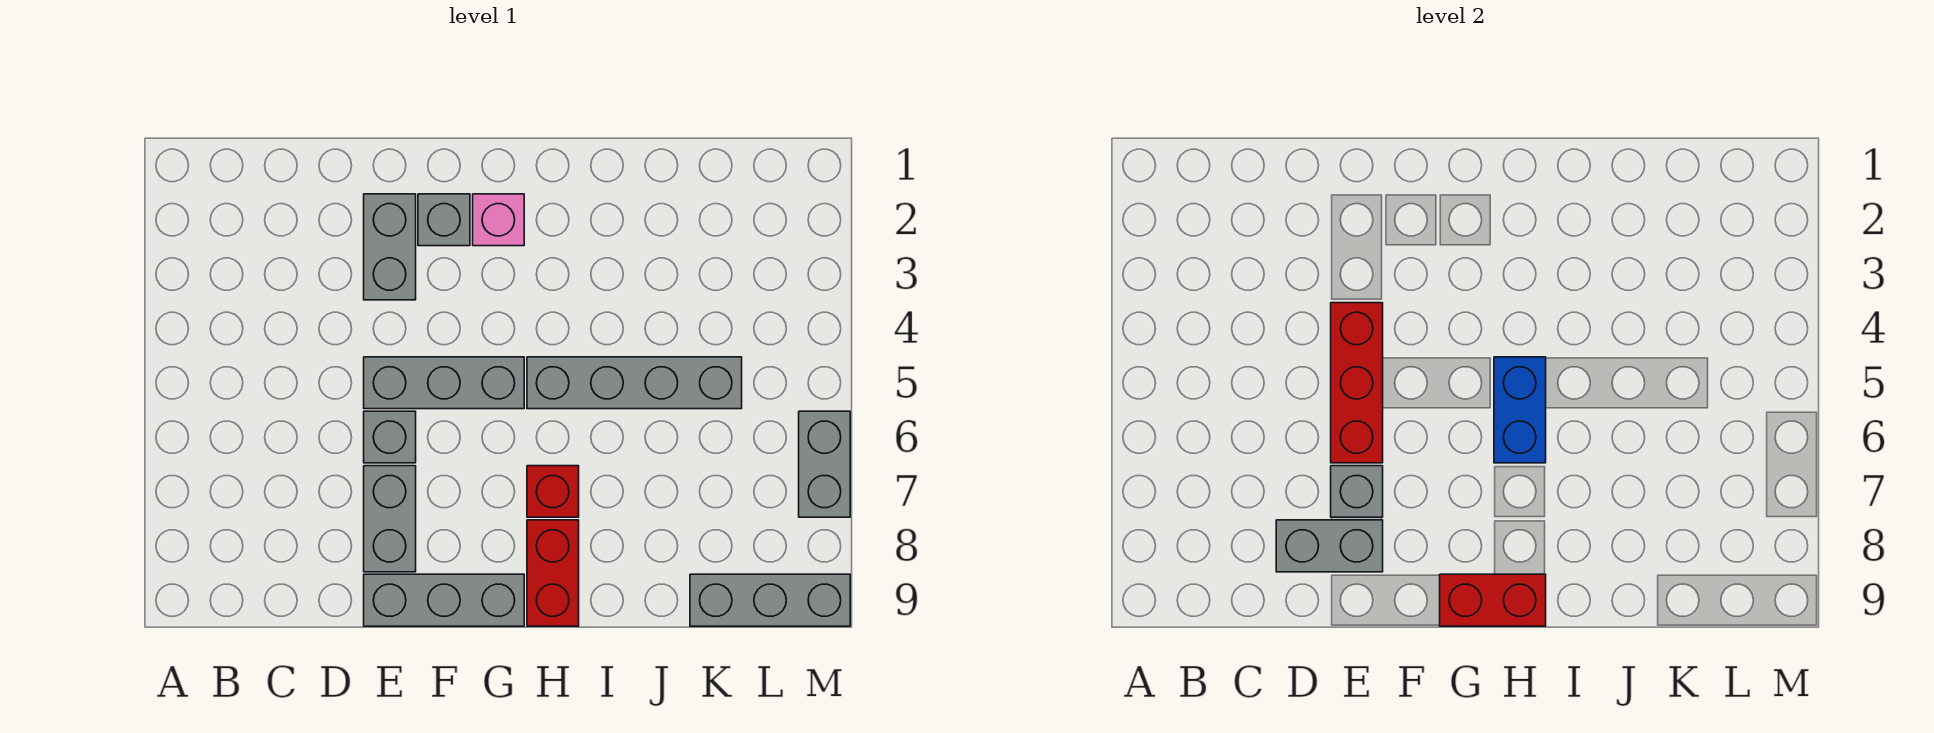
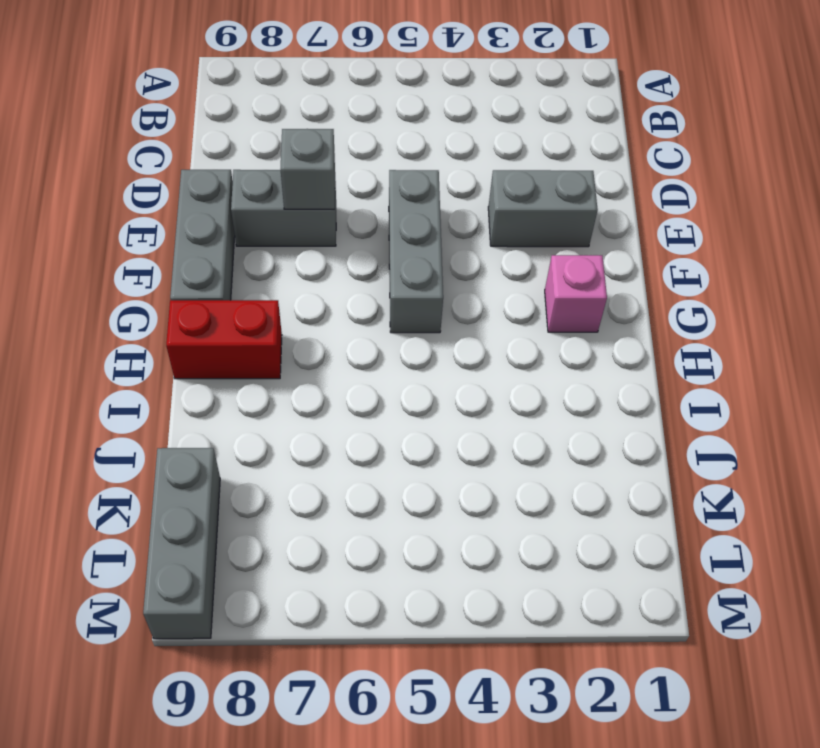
none -> grey brick E6 level 1
none -> grey brick F2 level 1
none -> grey brick H5:K5 level 1

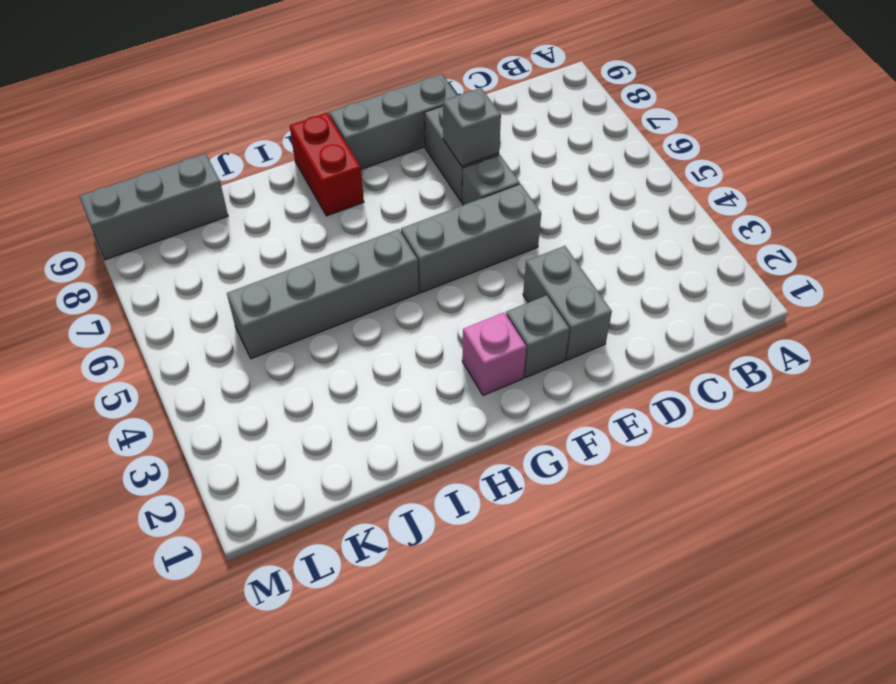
none -> red brick H7 level 1
none -> grey brick M6:M7 level 1
none -> grey brick D8:E8 level 2

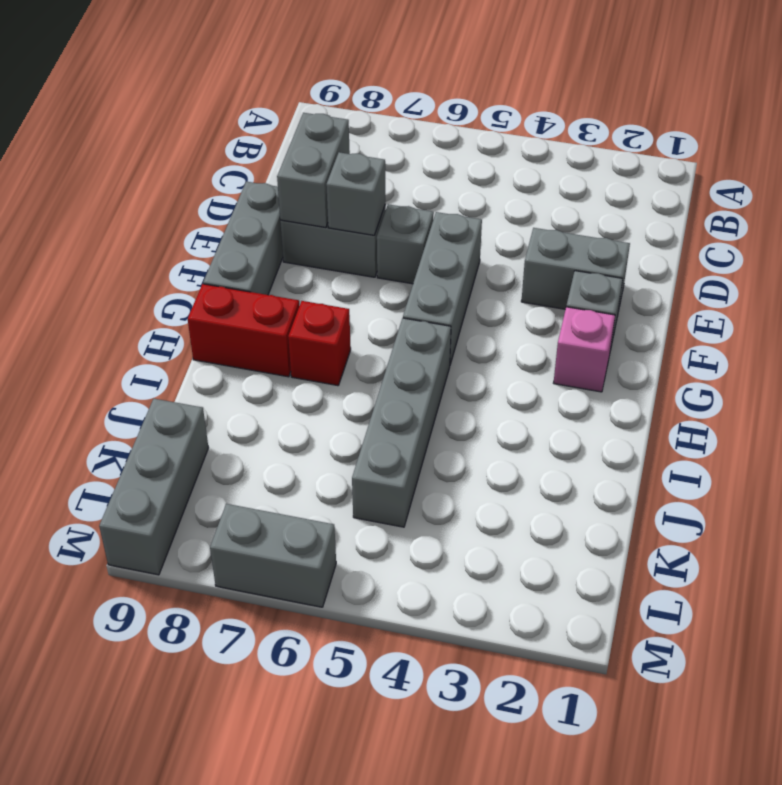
none -> red brick E4:E6 level 2
none -> red brick G9:H9 level 2
none -> blue brick H5:H6 level 2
****
→ **The problem**: Could you set down, exactly as written, every line from the one with "none -> red brick H7 level 1" to the end of the data, both ends included? Leave out the pictures.

→ **Your solution**:
none -> red brick H7 level 1
none -> grey brick M6:M7 level 1
none -> grey brick D8:E8 level 2

none -> red brick E4:E6 level 2
none -> red brick G9:H9 level 2
none -> blue brick H5:H6 level 2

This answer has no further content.